:: WORK INSTRUCTION ::
The records below must be returned exactly, with every picture left out.

*** Block opens ***

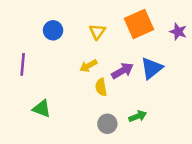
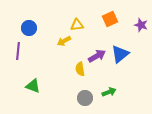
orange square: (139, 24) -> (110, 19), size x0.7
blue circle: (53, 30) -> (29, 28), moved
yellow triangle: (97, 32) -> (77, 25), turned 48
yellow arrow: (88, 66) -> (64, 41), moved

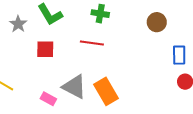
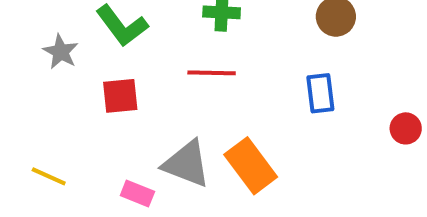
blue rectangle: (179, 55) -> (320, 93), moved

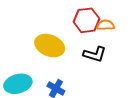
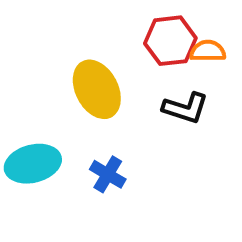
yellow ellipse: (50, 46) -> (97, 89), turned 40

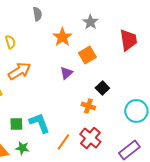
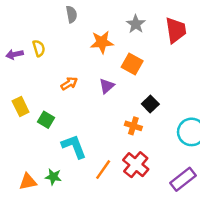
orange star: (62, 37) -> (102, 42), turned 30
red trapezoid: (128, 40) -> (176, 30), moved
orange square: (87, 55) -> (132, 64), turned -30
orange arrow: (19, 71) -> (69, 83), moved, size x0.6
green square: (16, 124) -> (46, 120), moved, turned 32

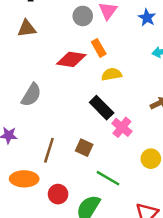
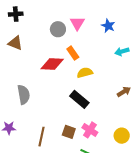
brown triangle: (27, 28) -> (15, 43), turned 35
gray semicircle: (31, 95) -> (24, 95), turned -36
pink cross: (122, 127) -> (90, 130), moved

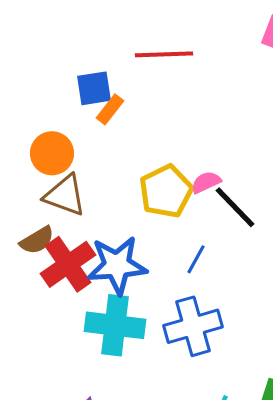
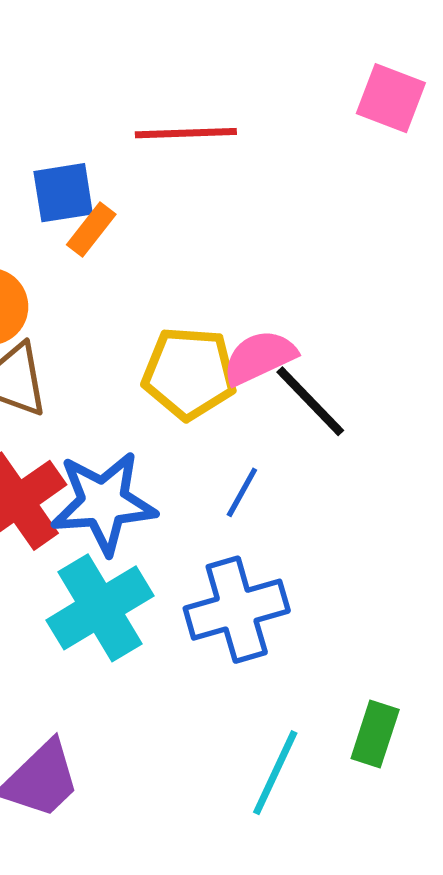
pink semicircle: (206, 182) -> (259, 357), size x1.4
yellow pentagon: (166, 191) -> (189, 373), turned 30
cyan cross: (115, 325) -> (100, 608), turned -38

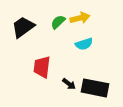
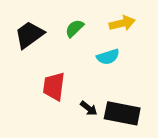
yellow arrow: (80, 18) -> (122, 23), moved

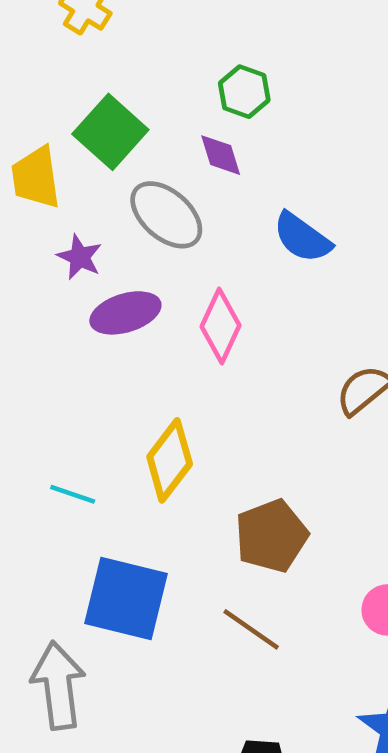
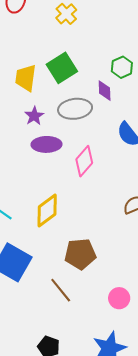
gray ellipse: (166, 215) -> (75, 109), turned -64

*** Block closes ***

:: WRITTEN SOLUTION ::
orange square: (139, 24) -> (110, 19), size x0.7
blue circle: (53, 30) -> (29, 28), moved
yellow triangle: (97, 32) -> (77, 25), turned 48
yellow arrow: (88, 66) -> (64, 41), moved

blue rectangle: (179, 55) -> (320, 93), moved

yellow ellipse: (50, 46) -> (97, 89), turned 40

orange star: (62, 37) -> (102, 42), turned 30
red trapezoid: (128, 40) -> (176, 30), moved
orange square: (87, 55) -> (132, 64), turned -30
orange arrow: (19, 71) -> (69, 83), moved, size x0.6
green square: (16, 124) -> (46, 120), moved, turned 32

brown triangle: (27, 28) -> (15, 43), turned 35
gray semicircle: (31, 95) -> (24, 95), turned -36
pink cross: (122, 127) -> (90, 130), moved

pink semicircle: (206, 182) -> (259, 357), size x1.4
yellow pentagon: (166, 191) -> (189, 373), turned 30
cyan cross: (115, 325) -> (100, 608), turned -38

yellow arrow: (80, 18) -> (122, 23), moved

gray ellipse: (166, 215) -> (75, 109), turned -64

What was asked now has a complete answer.